(EXTRACTED ENTRIES)
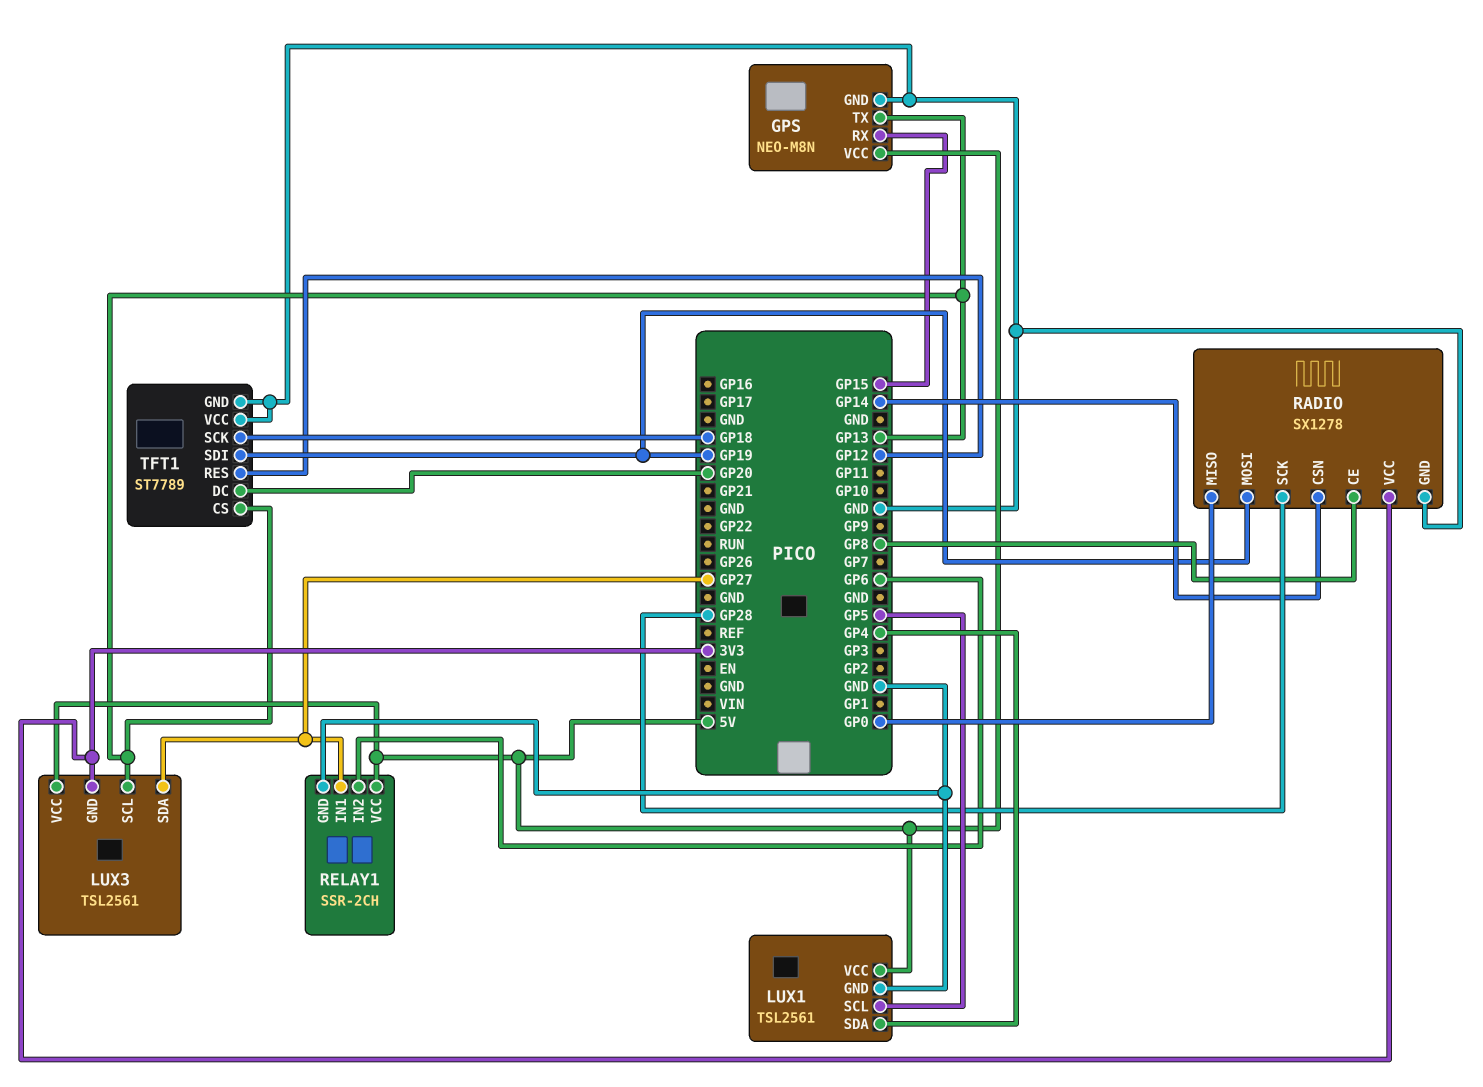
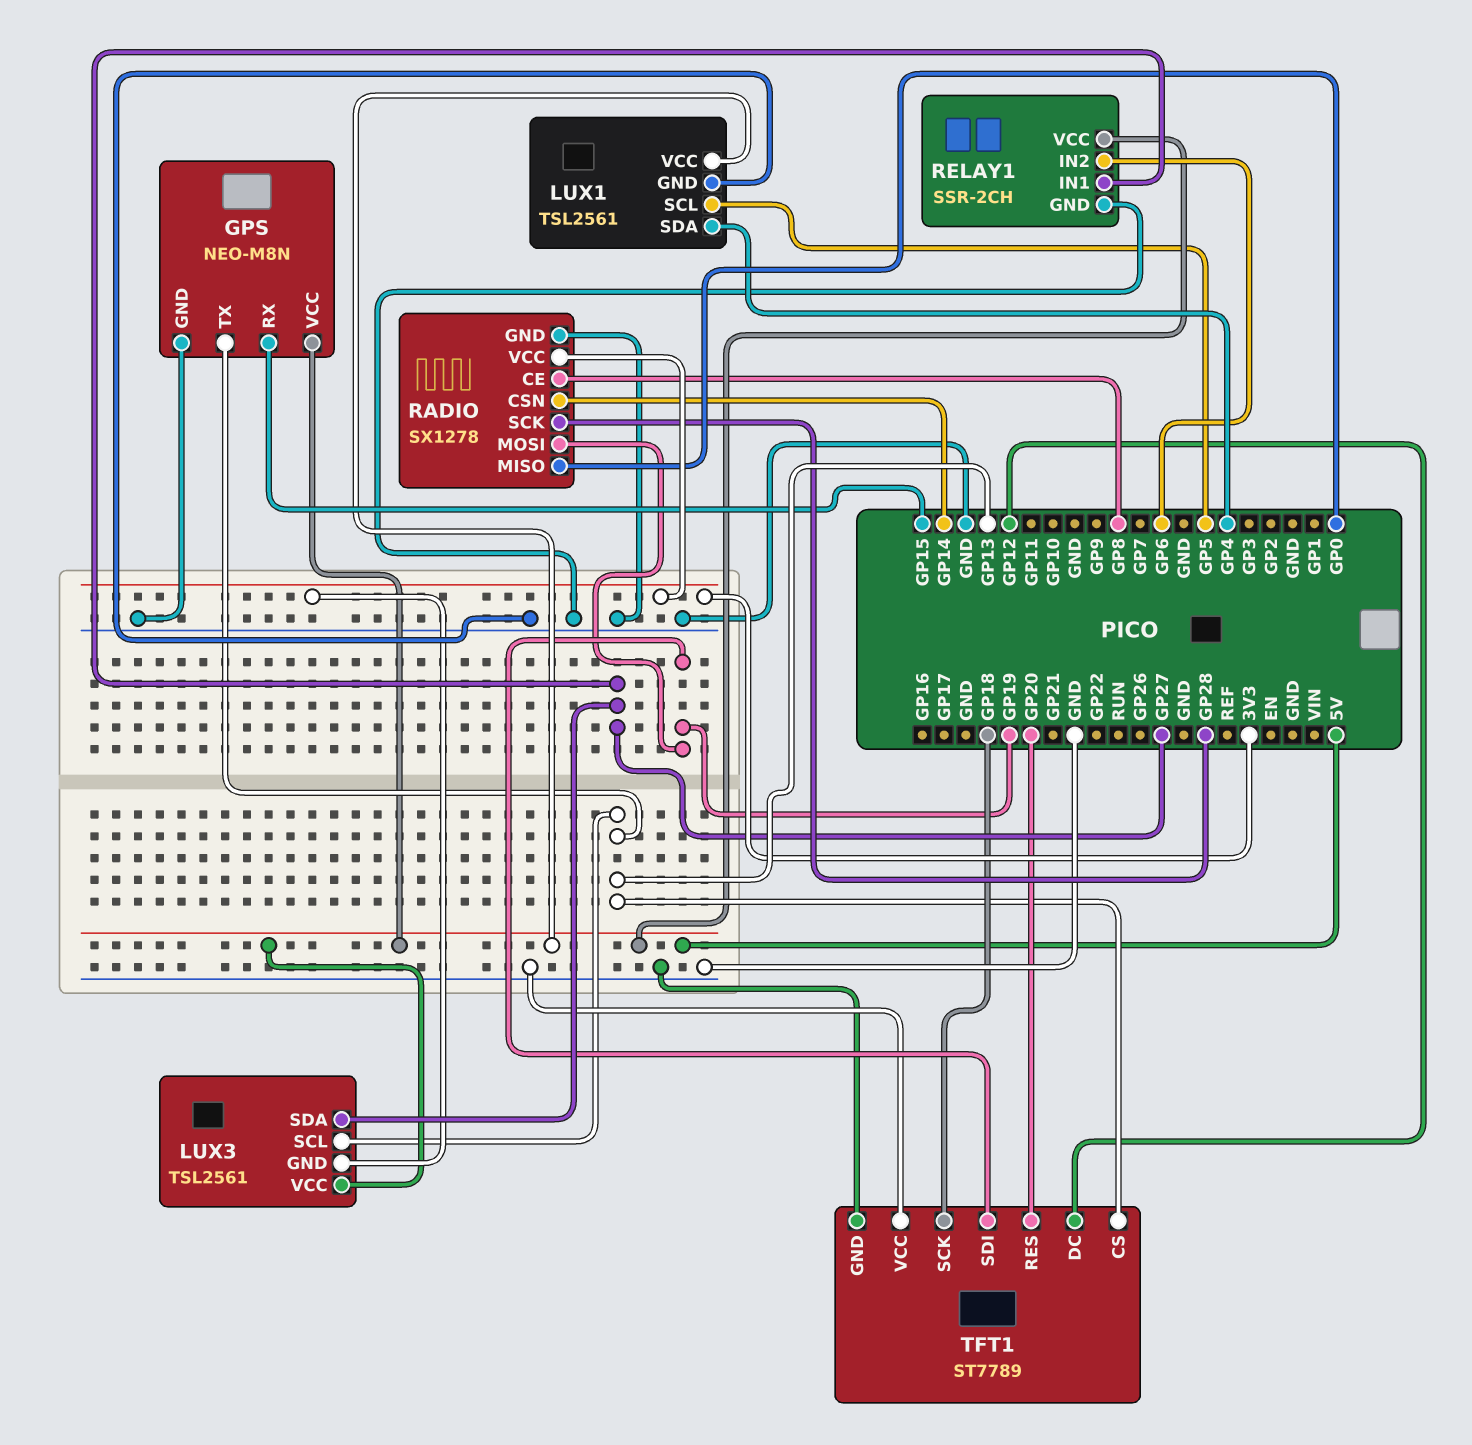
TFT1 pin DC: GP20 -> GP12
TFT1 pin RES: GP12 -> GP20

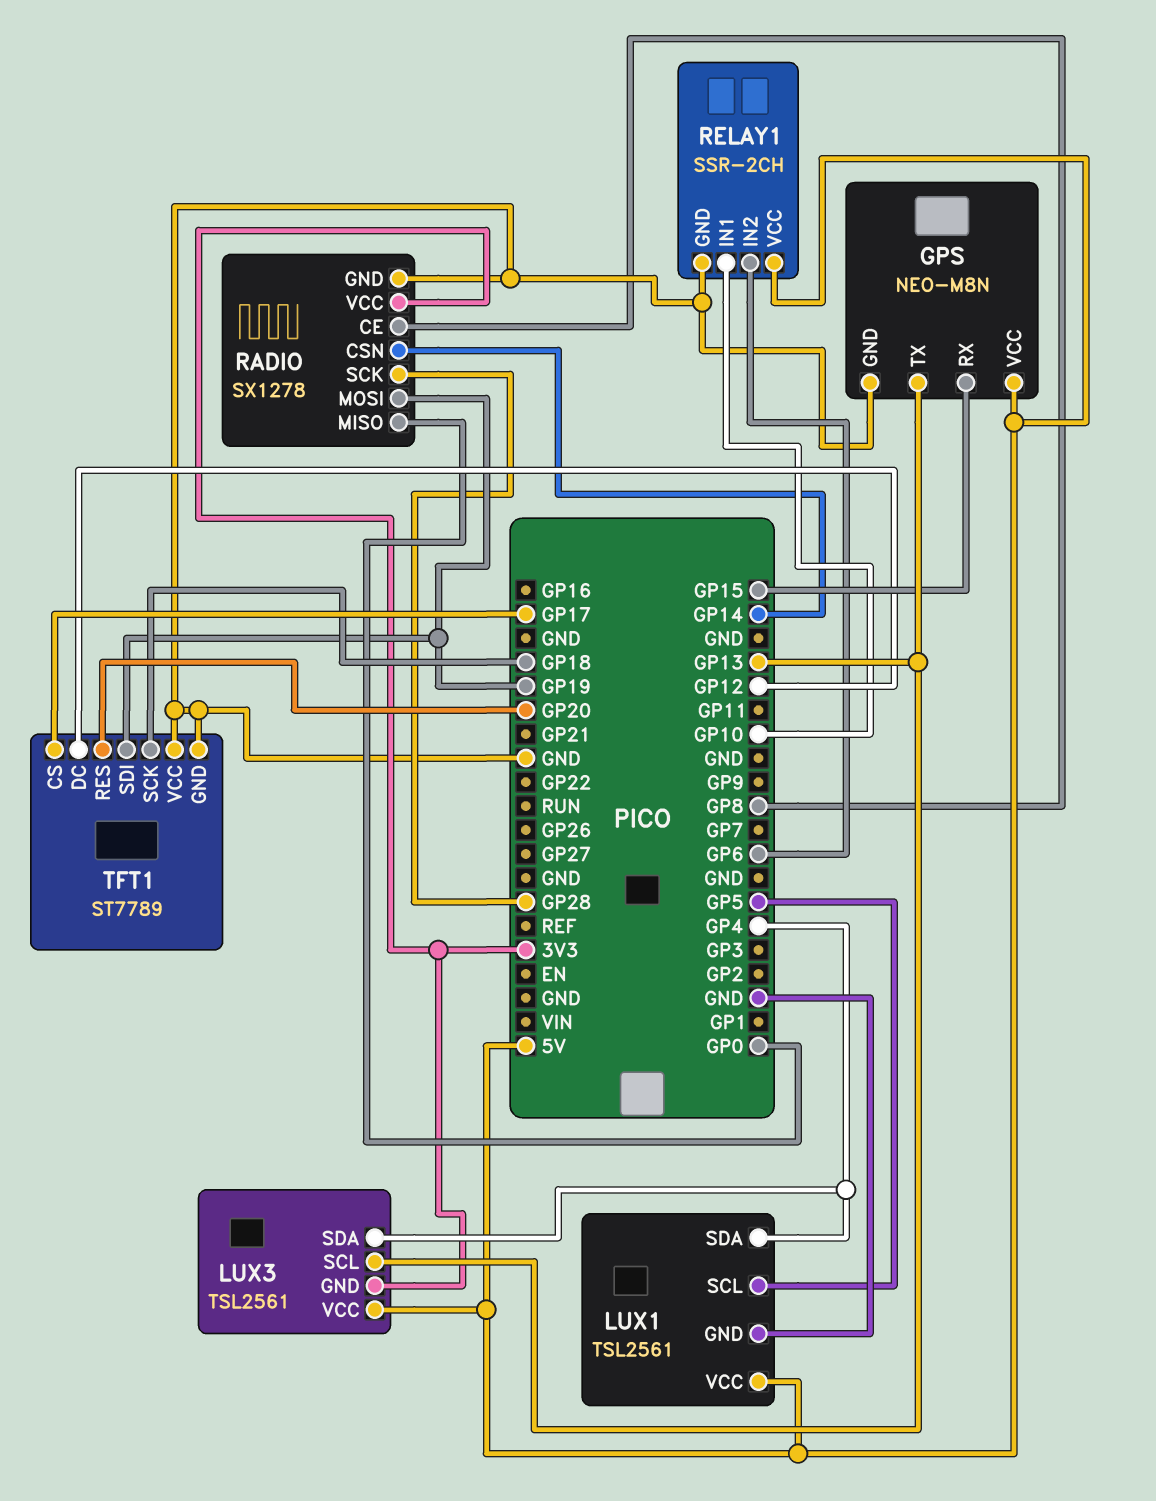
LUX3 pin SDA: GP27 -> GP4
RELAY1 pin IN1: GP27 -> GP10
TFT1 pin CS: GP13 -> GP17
(End EXTRACTED ENTRIES)
▶ _PROBLEM DETAILS_
Output, unchanged, the lines from the line with "LUX3 pin SDA: GP27 -> GP4" through the final line of the material.

▶ _REPLY TO THE TASK_
LUX3 pin SDA: GP27 -> GP4
RELAY1 pin IN1: GP27 -> GP10
TFT1 pin CS: GP13 -> GP17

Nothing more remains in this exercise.